→ Your instructions: The response must reproduce every record below without alteration.

→ Supplied data:
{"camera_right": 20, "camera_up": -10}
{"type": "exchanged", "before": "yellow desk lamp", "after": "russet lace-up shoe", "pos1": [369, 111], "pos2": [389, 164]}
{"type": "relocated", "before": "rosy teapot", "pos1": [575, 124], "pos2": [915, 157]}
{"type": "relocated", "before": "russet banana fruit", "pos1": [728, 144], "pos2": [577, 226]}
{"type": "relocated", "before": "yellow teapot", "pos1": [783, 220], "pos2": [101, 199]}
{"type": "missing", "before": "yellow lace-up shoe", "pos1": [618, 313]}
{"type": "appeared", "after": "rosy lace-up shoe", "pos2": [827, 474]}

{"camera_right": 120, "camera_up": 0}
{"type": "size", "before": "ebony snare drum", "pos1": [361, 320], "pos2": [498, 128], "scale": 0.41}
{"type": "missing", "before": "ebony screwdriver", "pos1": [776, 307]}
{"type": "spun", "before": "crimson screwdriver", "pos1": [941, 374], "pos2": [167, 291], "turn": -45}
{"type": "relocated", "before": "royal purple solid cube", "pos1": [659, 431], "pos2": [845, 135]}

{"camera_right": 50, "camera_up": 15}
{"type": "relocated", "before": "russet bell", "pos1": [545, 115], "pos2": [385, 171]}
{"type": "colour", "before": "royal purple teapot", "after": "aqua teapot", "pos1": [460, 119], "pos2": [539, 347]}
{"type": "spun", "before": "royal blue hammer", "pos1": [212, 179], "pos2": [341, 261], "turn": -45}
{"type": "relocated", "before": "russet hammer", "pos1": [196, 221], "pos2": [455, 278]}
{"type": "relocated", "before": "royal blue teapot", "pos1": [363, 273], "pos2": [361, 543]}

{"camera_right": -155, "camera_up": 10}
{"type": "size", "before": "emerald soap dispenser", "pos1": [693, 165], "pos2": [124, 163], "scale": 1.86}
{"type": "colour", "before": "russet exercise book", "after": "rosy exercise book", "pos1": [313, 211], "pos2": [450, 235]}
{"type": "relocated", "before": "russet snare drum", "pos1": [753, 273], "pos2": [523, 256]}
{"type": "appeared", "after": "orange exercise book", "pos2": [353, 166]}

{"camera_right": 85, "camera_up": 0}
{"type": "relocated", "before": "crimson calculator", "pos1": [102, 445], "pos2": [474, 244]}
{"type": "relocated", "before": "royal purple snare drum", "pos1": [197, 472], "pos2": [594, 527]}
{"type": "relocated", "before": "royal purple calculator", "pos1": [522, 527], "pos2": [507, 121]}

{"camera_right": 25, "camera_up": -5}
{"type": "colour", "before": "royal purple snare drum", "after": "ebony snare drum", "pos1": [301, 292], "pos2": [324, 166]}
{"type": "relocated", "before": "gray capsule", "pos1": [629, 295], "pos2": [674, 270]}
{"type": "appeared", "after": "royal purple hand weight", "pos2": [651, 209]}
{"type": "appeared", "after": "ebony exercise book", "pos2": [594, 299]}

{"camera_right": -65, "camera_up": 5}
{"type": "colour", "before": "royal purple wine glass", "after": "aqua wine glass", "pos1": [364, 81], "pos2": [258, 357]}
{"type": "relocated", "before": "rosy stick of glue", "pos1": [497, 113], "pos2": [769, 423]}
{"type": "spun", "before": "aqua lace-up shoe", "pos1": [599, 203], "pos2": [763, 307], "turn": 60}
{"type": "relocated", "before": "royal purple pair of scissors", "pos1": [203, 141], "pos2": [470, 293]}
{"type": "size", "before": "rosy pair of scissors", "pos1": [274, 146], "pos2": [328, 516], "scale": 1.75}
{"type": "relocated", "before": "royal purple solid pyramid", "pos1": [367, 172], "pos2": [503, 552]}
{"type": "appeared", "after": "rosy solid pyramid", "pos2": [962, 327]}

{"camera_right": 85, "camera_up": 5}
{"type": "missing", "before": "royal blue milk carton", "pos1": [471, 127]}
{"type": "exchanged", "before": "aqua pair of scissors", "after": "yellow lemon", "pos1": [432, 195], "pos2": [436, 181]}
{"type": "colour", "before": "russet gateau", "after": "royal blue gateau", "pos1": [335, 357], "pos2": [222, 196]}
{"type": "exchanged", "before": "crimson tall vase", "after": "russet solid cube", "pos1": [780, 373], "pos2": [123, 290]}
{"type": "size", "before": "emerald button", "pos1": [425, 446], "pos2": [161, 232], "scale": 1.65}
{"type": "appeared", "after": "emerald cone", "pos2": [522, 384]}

→ Your solution:
{"camera_right": 20, "camera_up": -10}
{"type": "exchanged", "before": "yellow desk lamp", "after": "russet lace-up shoe", "pos1": [369, 111], "pos2": [389, 164]}
{"type": "relocated", "before": "rosy teapot", "pos1": [575, 124], "pos2": [915, 157]}
{"type": "relocated", "before": "russet banana fruit", "pos1": [728, 144], "pos2": [577, 226]}
{"type": "relocated", "before": "yellow teapot", "pos1": [783, 220], "pos2": [101, 199]}
{"type": "missing", "before": "yellow lace-up shoe", "pos1": [618, 313]}
{"type": "appeared", "after": "rosy lace-up shoe", "pos2": [827, 474]}

{"camera_right": 120, "camera_up": 0}
{"type": "size", "before": "ebony snare drum", "pos1": [361, 320], "pos2": [498, 128], "scale": 0.41}
{"type": "missing", "before": "ebony screwdriver", "pos1": [776, 307]}
{"type": "spun", "before": "crimson screwdriver", "pos1": [941, 374], "pos2": [167, 291], "turn": -45}
{"type": "relocated", "before": "royal purple solid cube", "pos1": [659, 431], "pos2": [845, 135]}

{"camera_right": 50, "camera_up": 15}
{"type": "relocated", "before": "russet bell", "pos1": [545, 115], "pos2": [385, 171]}
{"type": "colour", "before": "royal purple teapot", "after": "aqua teapot", "pos1": [460, 119], "pos2": [539, 347]}
{"type": "spun", "before": "royal blue hammer", "pos1": [212, 179], "pos2": [341, 261], "turn": -45}
{"type": "relocated", "before": "russet hammer", "pos1": [196, 221], "pos2": [455, 278]}
{"type": "relocated", "before": "royal blue teapot", "pos1": [363, 273], "pos2": [361, 543]}

{"camera_right": -155, "camera_up": 10}
{"type": "size", "before": "emerald soap dispenser", "pos1": [693, 165], "pos2": [124, 163], "scale": 1.86}
{"type": "colour", "before": "russet exercise book", "after": "rosy exercise book", "pos1": [313, 211], "pos2": [450, 235]}
{"type": "relocated", "before": "russet snare drum", "pos1": [753, 273], "pos2": [523, 256]}
{"type": "appeared", "after": "orange exercise book", "pos2": [353, 166]}

{"camera_right": 85, "camera_up": 0}
{"type": "relocated", "before": "crimson calculator", "pos1": [102, 445], "pos2": [474, 244]}
{"type": "relocated", "before": "royal purple snare drum", "pos1": [197, 472], "pos2": [594, 527]}
{"type": "relocated", "before": "royal purple calculator", "pos1": [522, 527], "pos2": [507, 121]}

{"camera_right": 25, "camera_up": -5}
{"type": "colour", "before": "royal purple snare drum", "after": "ebony snare drum", "pos1": [301, 292], "pos2": [324, 166]}
{"type": "relocated", "before": "gray capsule", "pos1": [629, 295], "pos2": [674, 270]}
{"type": "appeared", "after": "royal purple hand weight", "pos2": [651, 209]}
{"type": "appeared", "after": "ebony exercise book", "pos2": [594, 299]}

{"camera_right": -65, "camera_up": 5}
{"type": "colour", "before": "royal purple wine glass", "after": "aqua wine glass", "pos1": [364, 81], "pos2": [258, 357]}
{"type": "relocated", "before": "rosy stick of glue", "pos1": [497, 113], "pos2": [769, 423]}
{"type": "spun", "before": "aqua lace-up shoe", "pos1": [599, 203], "pos2": [763, 307], "turn": 60}
{"type": "relocated", "before": "royal purple pair of scissors", "pos1": [203, 141], "pos2": [470, 293]}
{"type": "size", "before": "rosy pair of scissors", "pos1": [274, 146], "pos2": [328, 516], "scale": 1.75}
{"type": "relocated", "before": "royal purple solid pyramid", "pos1": [367, 172], "pos2": [503, 552]}
{"type": "appeared", "after": "rosy solid pyramid", "pos2": [962, 327]}

{"camera_right": 85, "camera_up": 5}
{"type": "missing", "before": "royal blue milk carton", "pos1": [471, 127]}
{"type": "exchanged", "before": "aqua pair of scissors", "after": "yellow lemon", "pos1": [432, 195], "pos2": [436, 181]}
{"type": "colour", "before": "russet gateau", "after": "royal blue gateau", "pos1": [335, 357], "pos2": [222, 196]}
{"type": "exchanged", "before": "crimson tall vase", "after": "russet solid cube", "pos1": [780, 373], "pos2": [123, 290]}
{"type": "size", "before": "emerald button", "pos1": [425, 446], "pos2": [161, 232], "scale": 1.65}
{"type": "appeared", "after": "emerald cone", "pos2": [522, 384]}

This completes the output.